# INPUT DATA
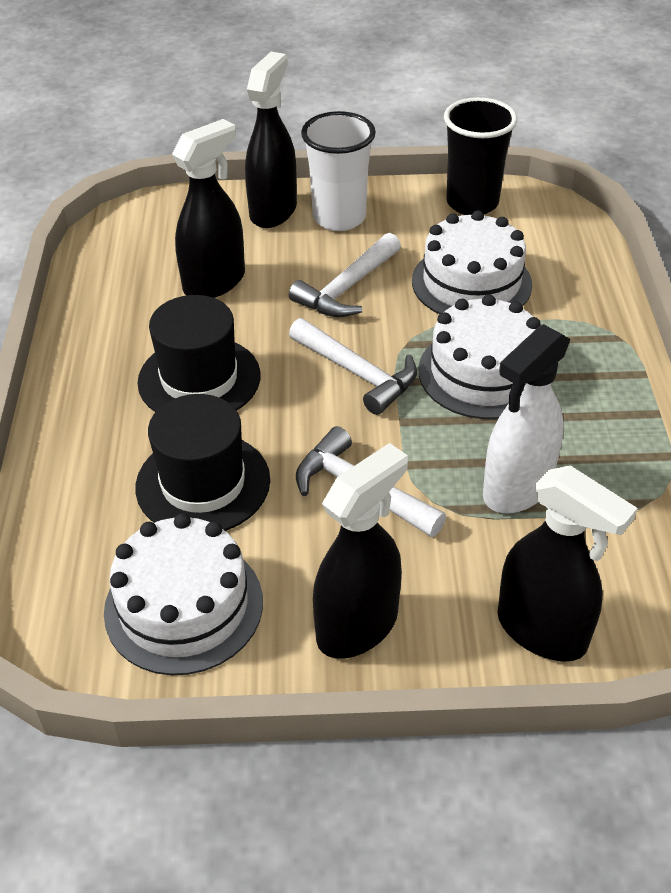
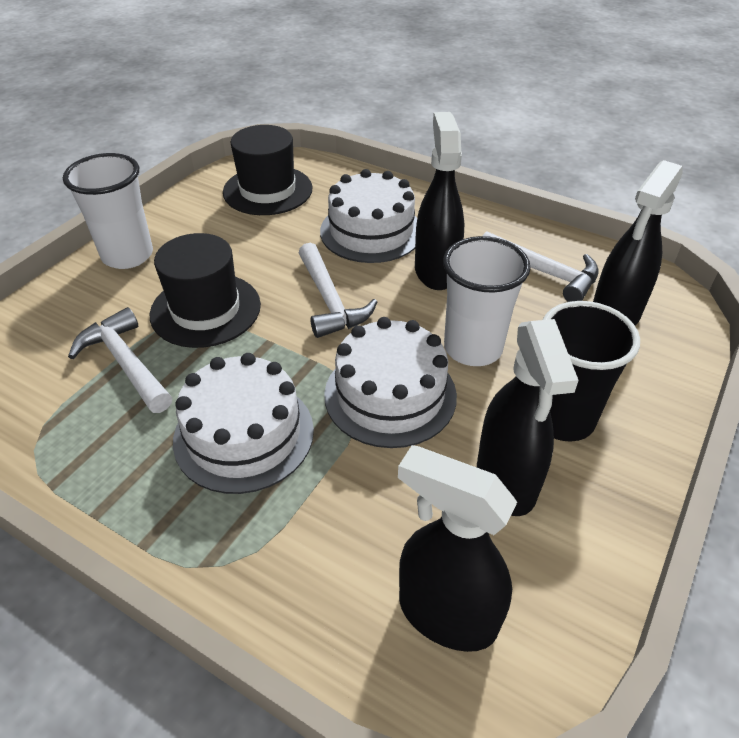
white cup: [301,111,376,231] = 1 -> [63,153,153,269] [443,236,531,366] = 2
white spray bottle: [483,324,571,513] = 1 -> none = 0

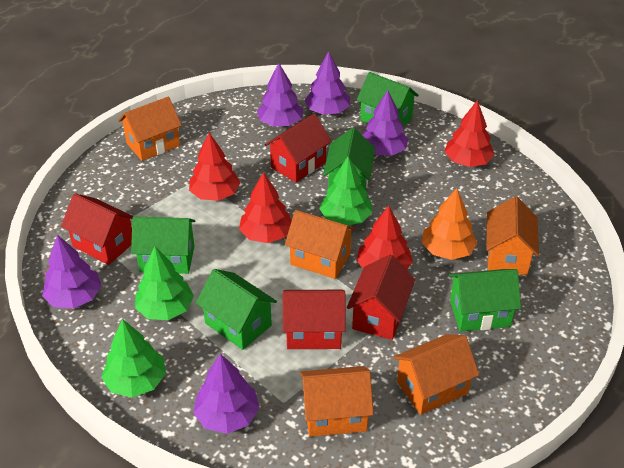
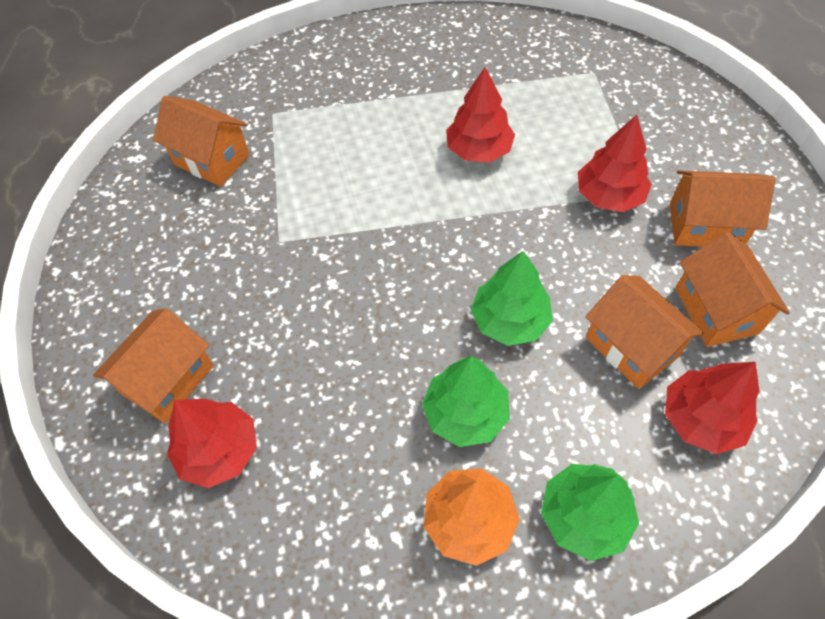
green house: [131,217,195,274] [196,269,277,350] [323,128,376,190] [357,72,419,127] [449,269,521,332] = 5 -> none = 0
purple tree: [42,235,102,309] [193,354,260,434] [257,63,304,127] [304,51,350,115] [362,90,408,155] = 5 -> none = 0
red house: [61,193,134,265] [265,114,332,183] [283,290,346,349] [347,255,415,340] = 4 -> none = 0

# TRY IT
Up to and including the last line of the listing, starting at the line with "white spray bottle: [483,324,571,513]", extract every line exactly and leave out the pictures.

# WRITTEN RESPONSE
white spray bottle: [483,324,571,513] = 1 -> none = 0

green house: [131,217,195,274] [196,269,277,350] [323,128,376,190] [357,72,419,127] [449,269,521,332] = 5 -> none = 0
purple tree: [42,235,102,309] [193,354,260,434] [257,63,304,127] [304,51,350,115] [362,90,408,155] = 5 -> none = 0
red house: [61,193,134,265] [265,114,332,183] [283,290,346,349] [347,255,415,340] = 4 -> none = 0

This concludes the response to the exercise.